(Word and element pointing entries)
---*---
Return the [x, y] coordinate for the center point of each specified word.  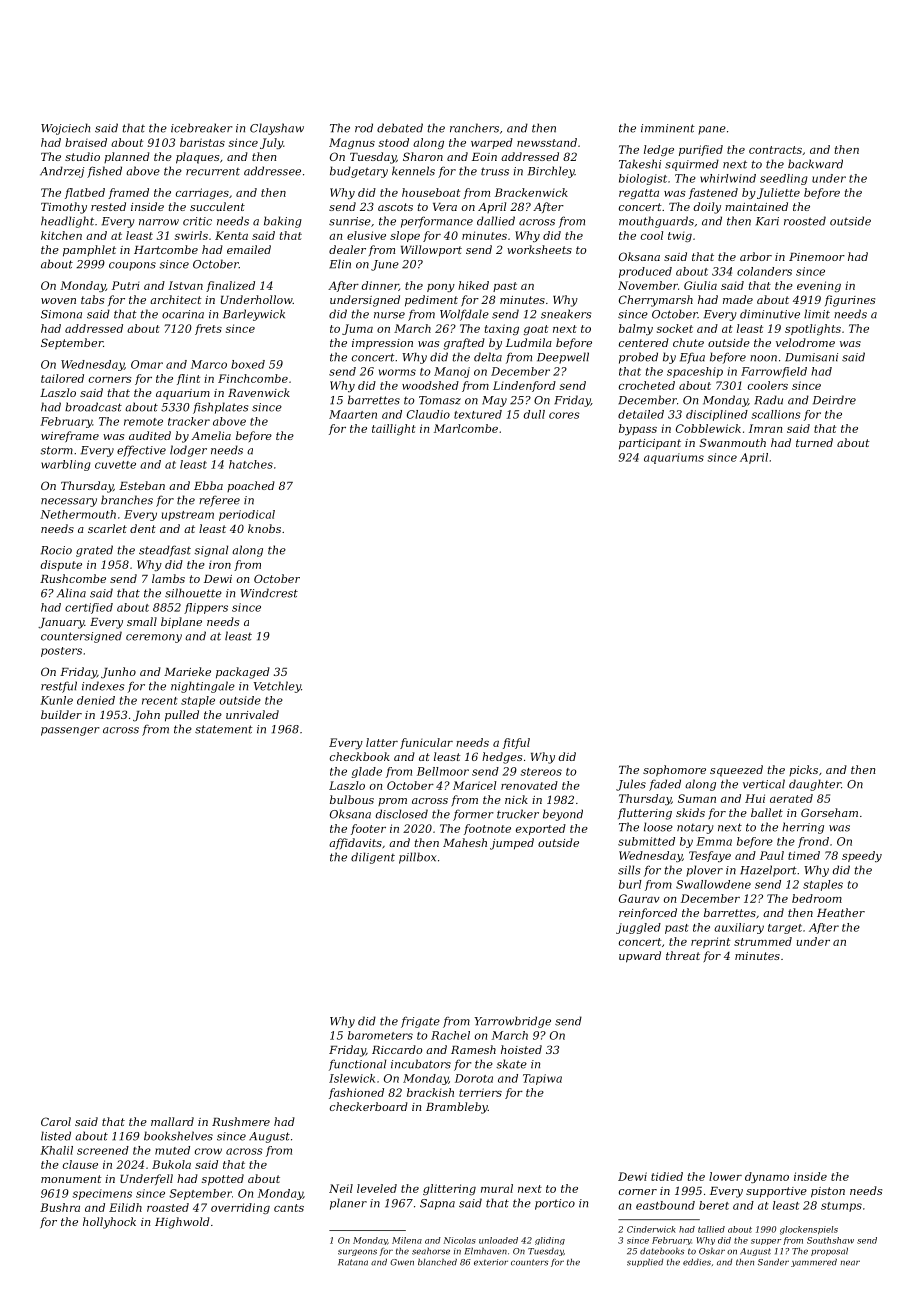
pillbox [417, 858]
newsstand [547, 142]
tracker [189, 421]
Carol [56, 1121]
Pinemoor [817, 257]
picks [803, 770]
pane [712, 130]
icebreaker [201, 128]
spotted [223, 1180]
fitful [516, 743]
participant [650, 444]
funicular [426, 743]
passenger [70, 731]
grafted [464, 344]
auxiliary [739, 928]
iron [220, 565]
---*---
◆ **REQUEST**: Rewrite these lines with "coordinate" swapped for "location", leaving all else as it is and omitting the pictures.

◆ **CORRECT RESULT**:
Return the [x, y] location for the center point of each specified word.  
pillbox [417, 858]
newsstand [547, 142]
tracker [189, 421]
Carol [56, 1121]
Pinemoor [817, 257]
picks [803, 770]
pane [712, 130]
icebreaker [201, 128]
spotted [223, 1180]
fitful [516, 743]
participant [650, 444]
funicular [426, 743]
passenger [70, 731]
grafted [464, 344]
auxiliary [739, 928]
iron [220, 565]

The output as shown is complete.